Scene change data:
━━━━━━━━━━━━━━━━━━━━━━━━━━━━━━
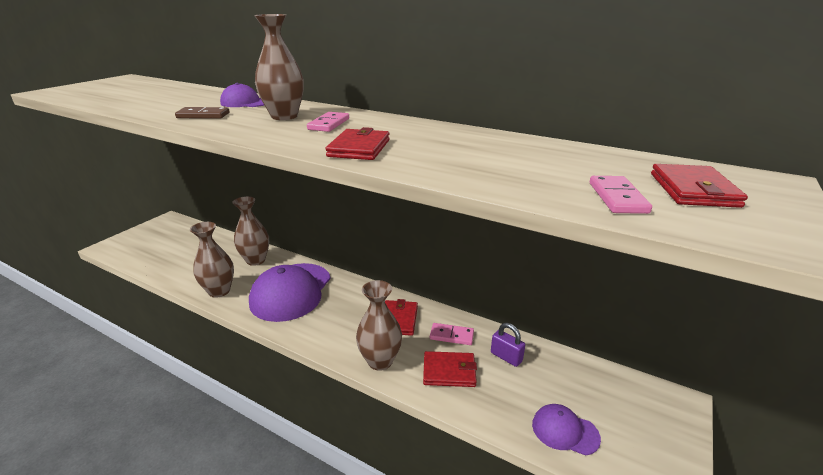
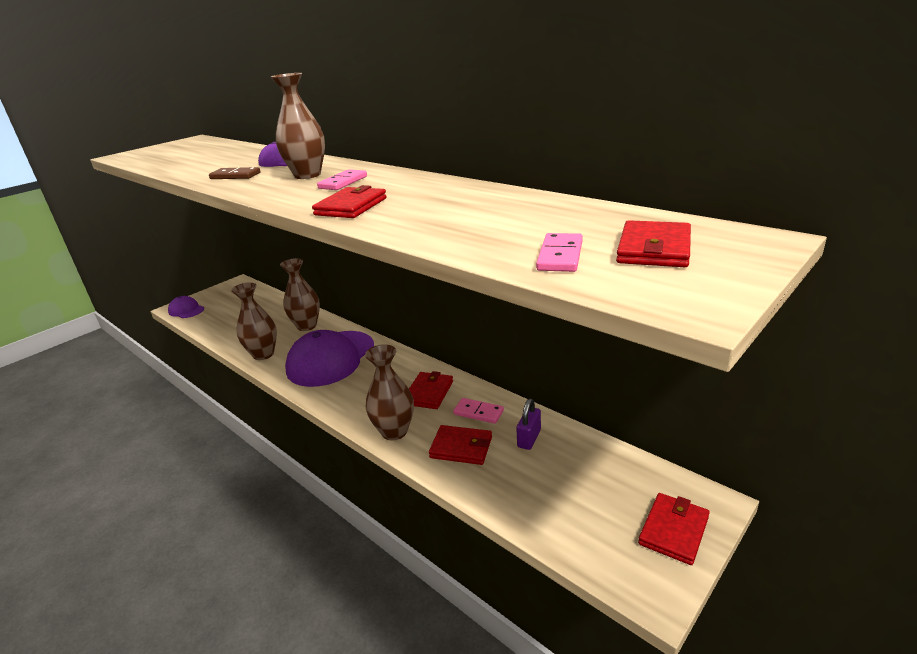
camera: 15 degrees right, 0 degrees up
(506, 357) = (529, 438): purple padlock -> purple padlock turned 60 degrees clockwise
(565, 431) = (561, 517): purple cap -> purple cap (186, 310)
(661, 431) = (673, 530): none -> red wallet

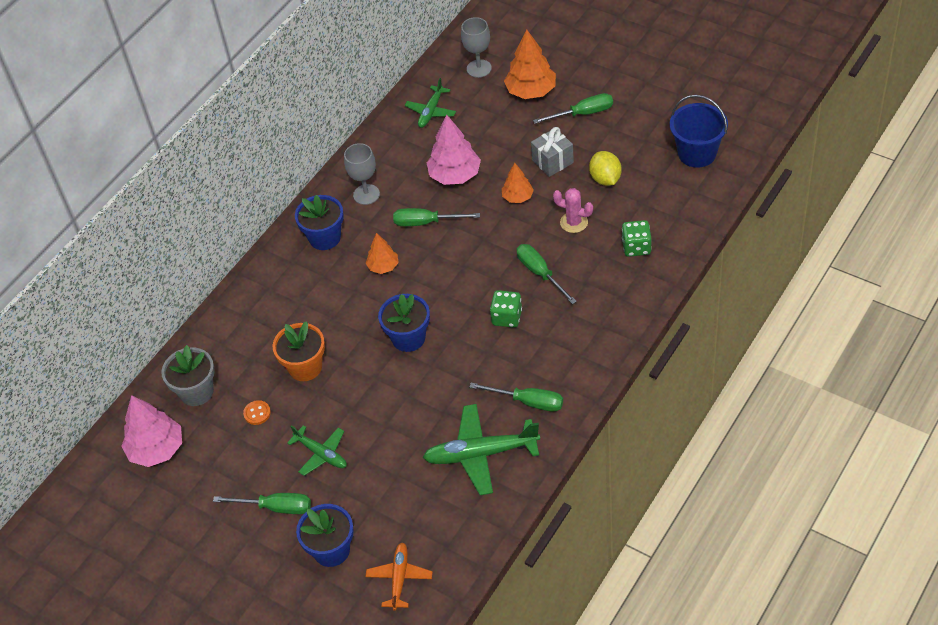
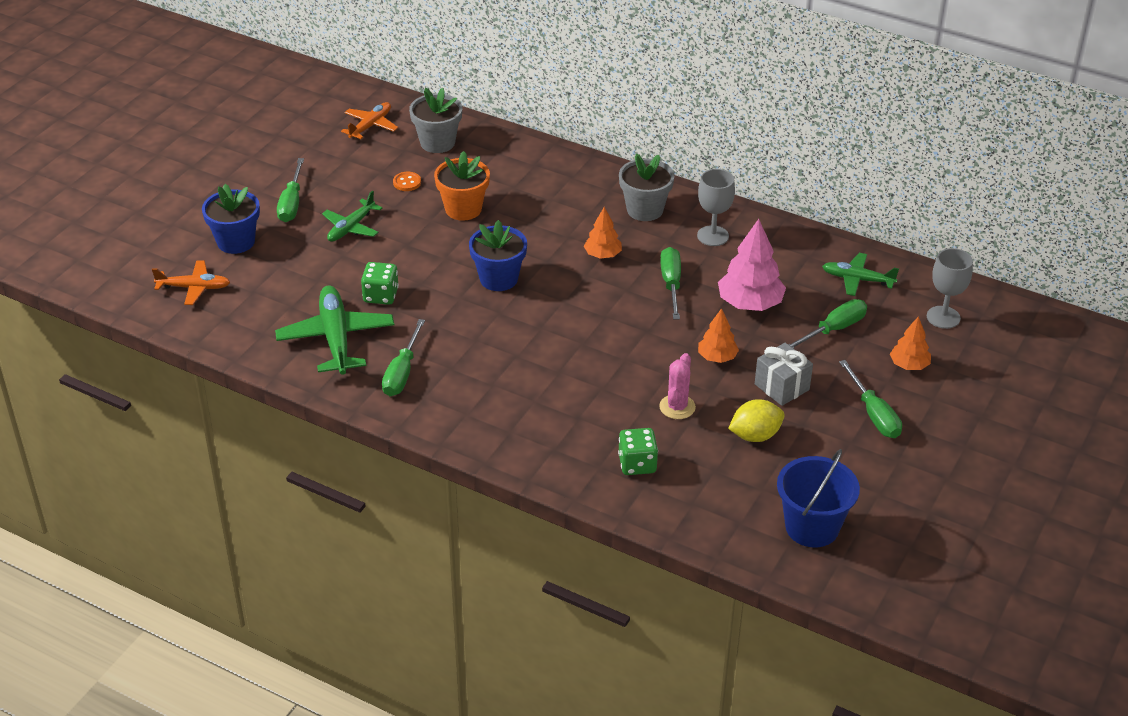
camera: 80 degrees right, 10 degrees down
(157, 449) = (370, 126): pink tree -> orange plane
(325, 238) = (645, 210): blue flower pot -> grey flower pot
(507, 317) = (525, 353): green dice -> green dice (381, 295)
(531, 91) = (909, 365): orange tree -> orange tree, size x0.58
(540, 273) = (593, 379): green screwdriver -> green screwdriver (833, 329)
━━━━━━━━━━━━━━━━━━━━━━━━━━━━━━
The count alone is needed: how many lines of these entries contain the word "tree"?

» **EXERCISE OUTPUT**
2